• **MATERIAL FOR THE TASK**:
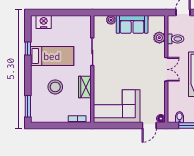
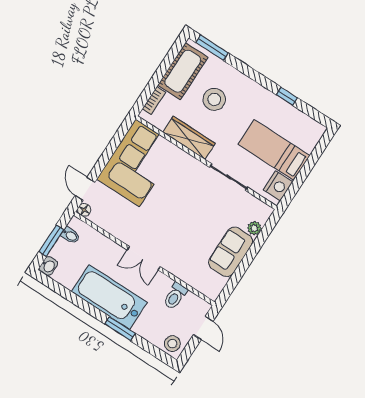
nightstand: (44, 22) -> (278, 186), moved
plant: (159, 38) -> (190, 276), removed
bed: (52, 56) -> (274, 150), moved, turned 90
wardrobe: (85, 87) -> (189, 138), width x1.50
cot: (51, 114) -> (183, 71), added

• **AIM OF THE EXERCISE**:
Would you restate all of the data above word for word, omitting the pictures?

• **SOLUTION**:
nightstand: (44, 22) -> (278, 186), moved
plant: (159, 38) -> (190, 276), removed
bed: (52, 56) -> (274, 150), moved, turned 90
wardrobe: (85, 87) -> (189, 138), width x1.50
cot: (51, 114) -> (183, 71), added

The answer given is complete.